## Task details
For the entries below, the expected answer is the line with "camera: 60 degrees left, 0 degrees up", the line with "(649, 216) = (494, 179): purple", and every line between them, exactly as written, and nothing more.

## Given entries
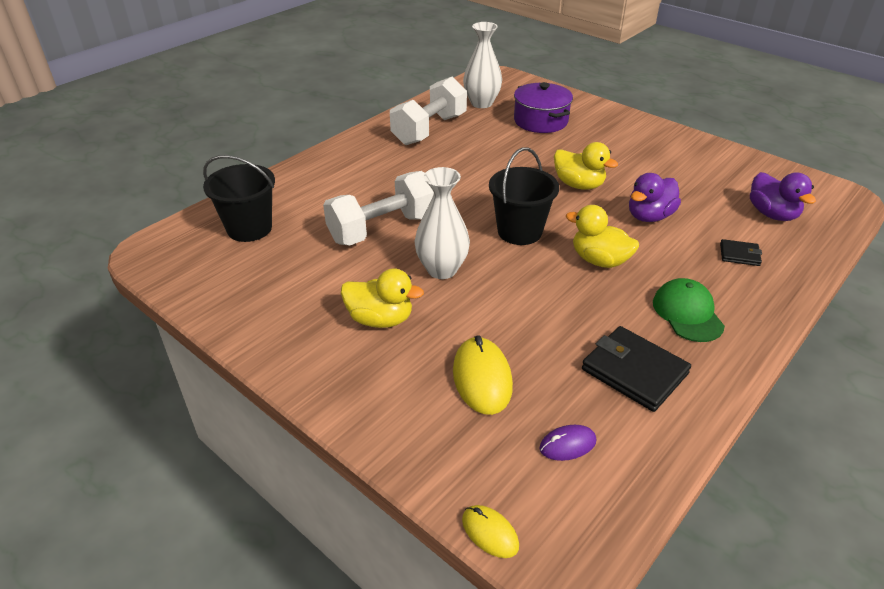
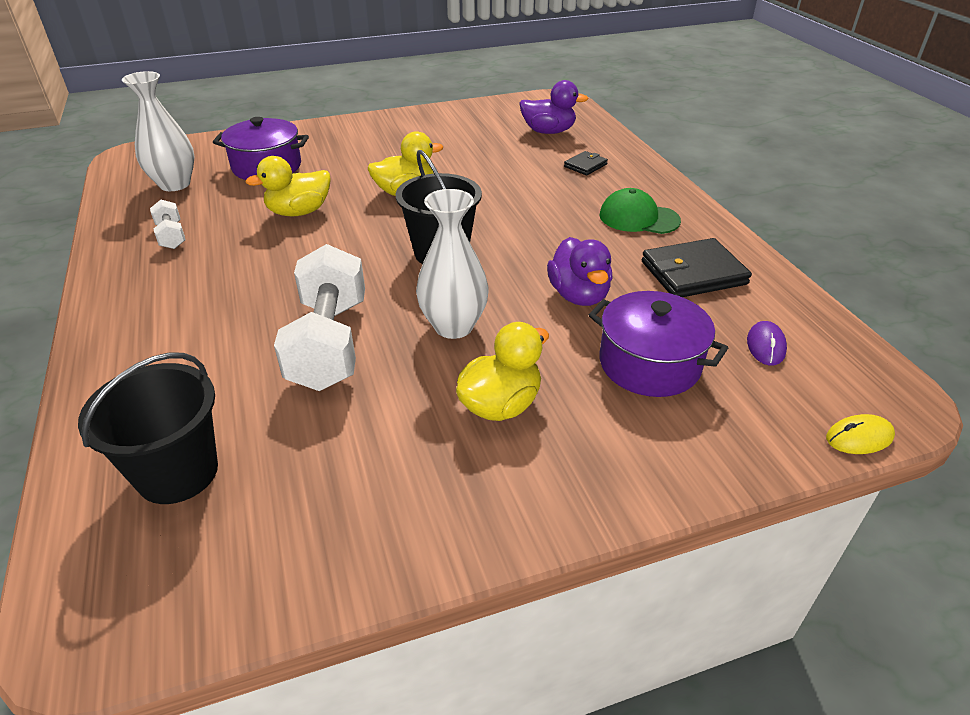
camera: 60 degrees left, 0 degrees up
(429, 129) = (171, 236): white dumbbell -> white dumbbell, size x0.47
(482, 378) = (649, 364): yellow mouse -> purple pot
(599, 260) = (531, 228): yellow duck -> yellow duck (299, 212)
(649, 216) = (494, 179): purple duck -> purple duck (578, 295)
--
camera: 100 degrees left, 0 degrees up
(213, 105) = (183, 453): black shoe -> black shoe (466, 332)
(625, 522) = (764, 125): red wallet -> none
--
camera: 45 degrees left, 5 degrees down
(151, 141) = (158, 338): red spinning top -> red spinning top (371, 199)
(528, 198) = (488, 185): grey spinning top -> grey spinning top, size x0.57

## Output below
camera: 60 degrees left, 0 degrees up
(429, 129) = (171, 236): white dumbbell -> white dumbbell, size x0.47
(482, 378) = (649, 364): yellow mouse -> purple pot
(599, 260) = (531, 228): yellow duck -> yellow duck (299, 212)
(649, 216) = (494, 179): purple duck -> purple duck (578, 295)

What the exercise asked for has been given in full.